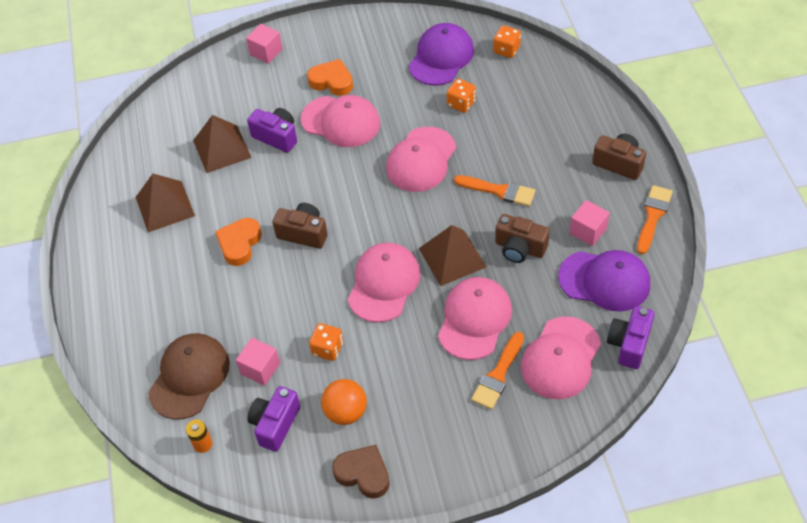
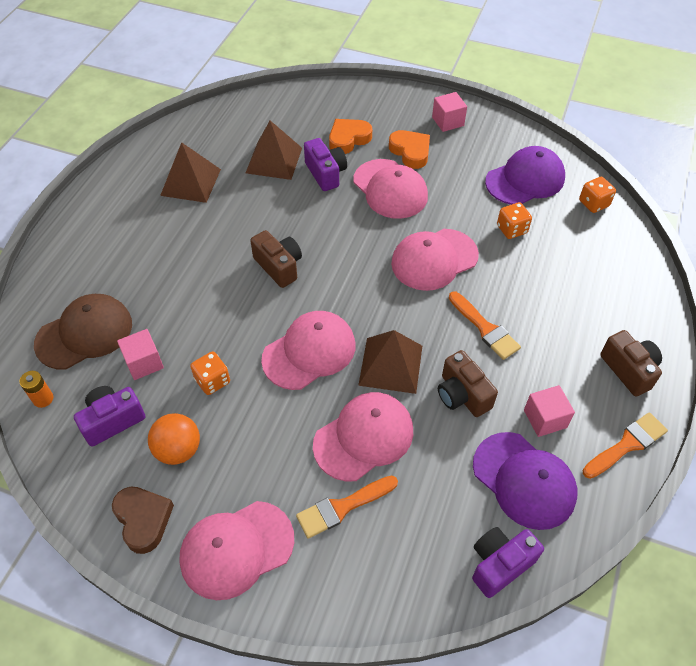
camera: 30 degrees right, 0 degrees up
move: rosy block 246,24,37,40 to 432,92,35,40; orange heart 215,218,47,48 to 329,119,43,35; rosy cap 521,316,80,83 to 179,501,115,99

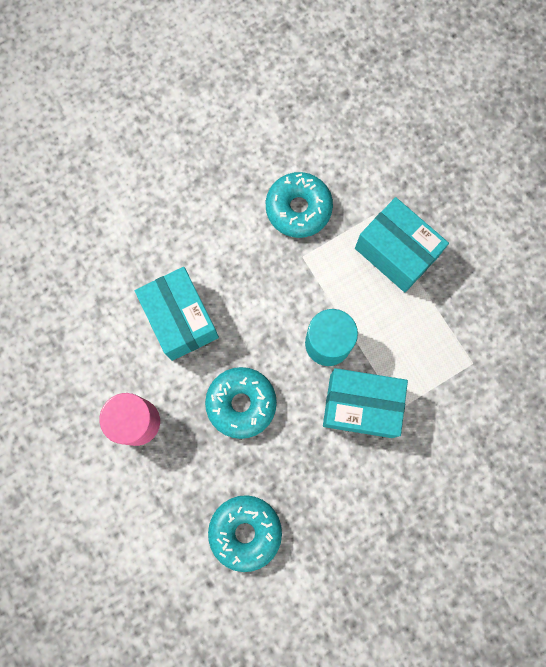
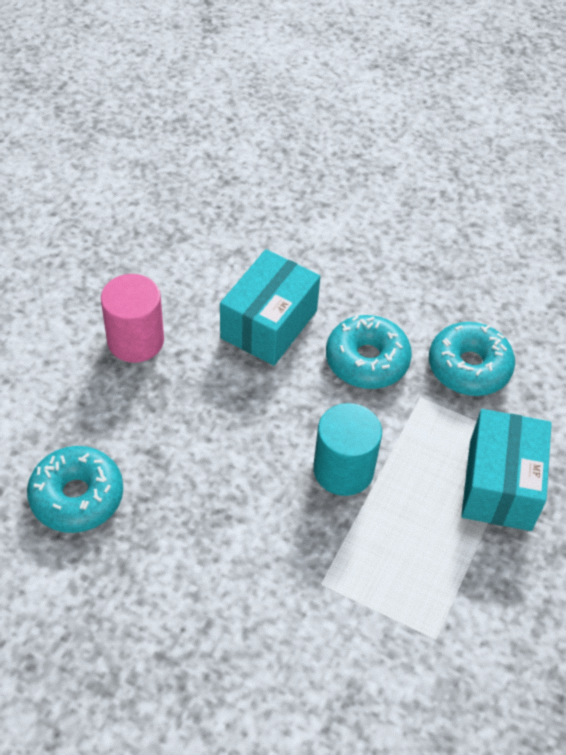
camera: 55 degrees right, 25 degrees down
delete: teal box 323,368,85,70
move: teal glazed donut 205,367,72,72 to 326,315,86,74

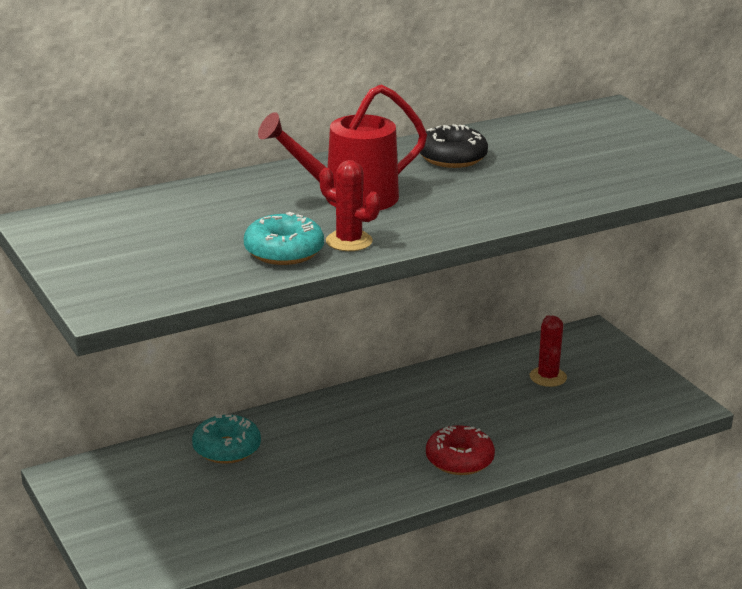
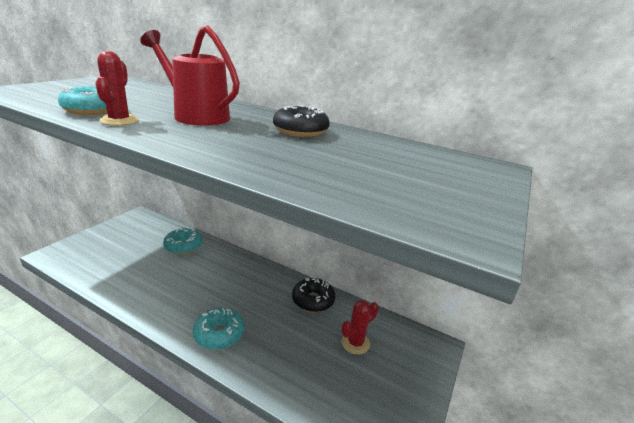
camera: 55 degrees right, 0 degrees up
insert: black glazed donut 292,278,43,34
recolor: scarlet glazed donut 426,425,69,50 to teal glazed donut 193,308,51,42

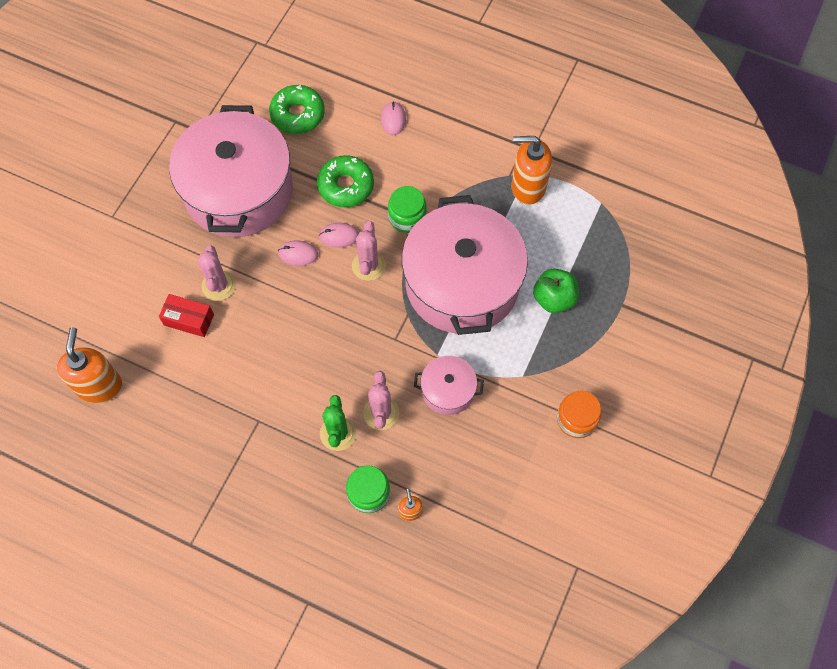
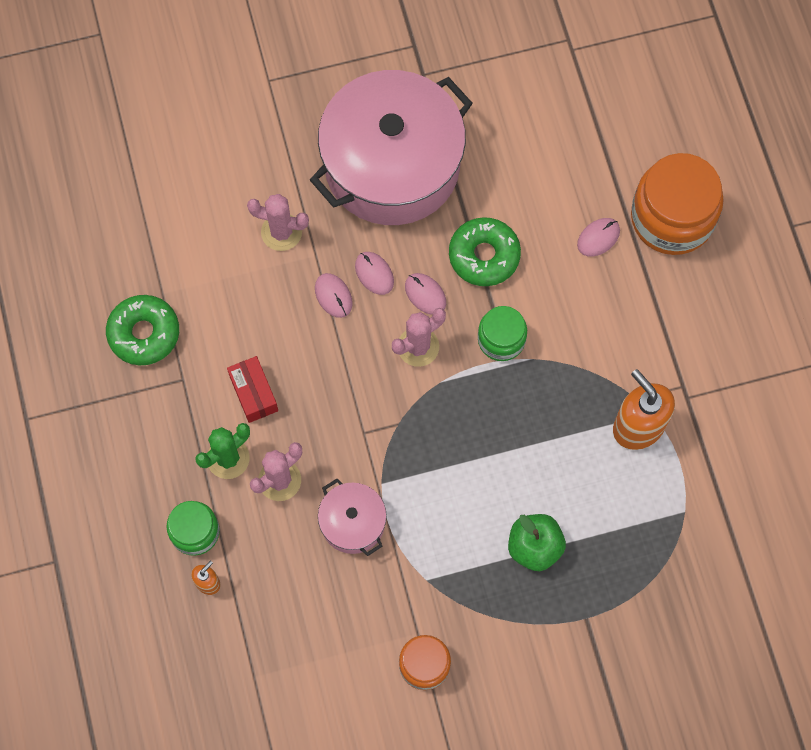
camera: 50 degrees right, 5 degrees up
delete: rosy pot 402,195,126,140; orange soap dispenser 57,327,65,76
insert: orange jam jar 631,153,93,102; rosy PC mouse 315,273,38,45
move: leaf-green glazed donut 269,85,56,49 to 106,295,73,70; scarlet box 159,294,55,43 to 227,356,51,67
rotate: rosy saguaro cactus 198,245,38,56 = 247,194,62,57 60 degrees clockwise

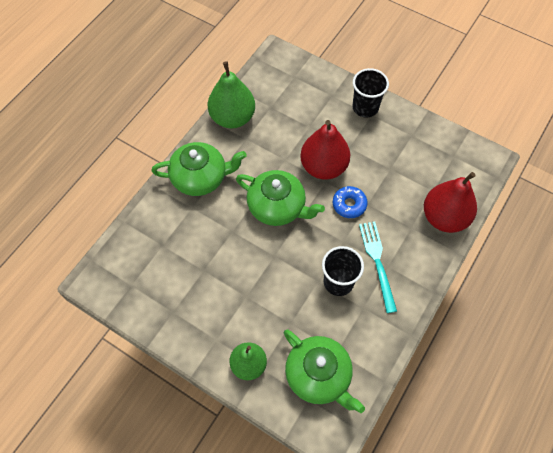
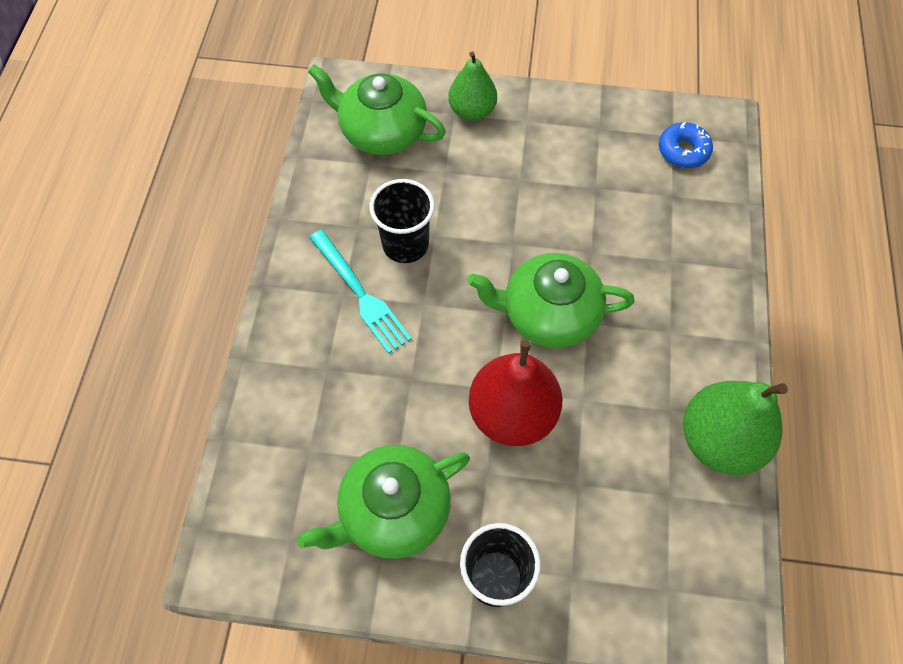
camera: 155 degrees right, 0 degrees up
delete: scarlet pear 424,172,53,61
move: leaf-green china teapot 151,142,96,54 to 297,445,173,114; blue glazed donut 333,186,35,32 to 659,122,54,46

☆ ☆ ☆ ☆

• **WORK INSTRUCTIONS**
Print every record above exactly, but no pictures.

• **WRITTEN REPLY**
camera: 30 degrees right, 0 degrees up
move: rosy block 246,24,37,40 to 432,92,35,40; orange heart 215,218,47,48 to 329,119,43,35; rosy cap 521,316,80,83 to 179,501,115,99

camera: 55 degrees right, 25 degrees down
delete: teal box 323,368,85,70
move: teal glazed donut 205,367,72,72 to 326,315,86,74

camera: 55 degrees right, 0 degrees up
insert: black glazed donut 292,278,43,34
recolor: scarlet glazed donut 426,425,69,50 to teal glazed donut 193,308,51,42

camera: 50 degrees right, 5 degrees up
delete: rosy pot 402,195,126,140; orange soap dispenser 57,327,65,76
insert: orange jam jar 631,153,93,102; rosy PC mouse 315,273,38,45
move: leaf-green glazed donut 269,85,56,49 to 106,295,73,70; scarlet box 159,294,55,43 to 227,356,51,67
rotate: rosy saguaro cactus 198,245,38,56 = 247,194,62,57 60 degrees clockwise

camera: 155 degrees right, 0 degrees up
delete: scarlet pear 424,172,53,61
move: leaf-green china teapot 151,142,96,54 to 297,445,173,114; blue glazed donut 333,186,35,32 to 659,122,54,46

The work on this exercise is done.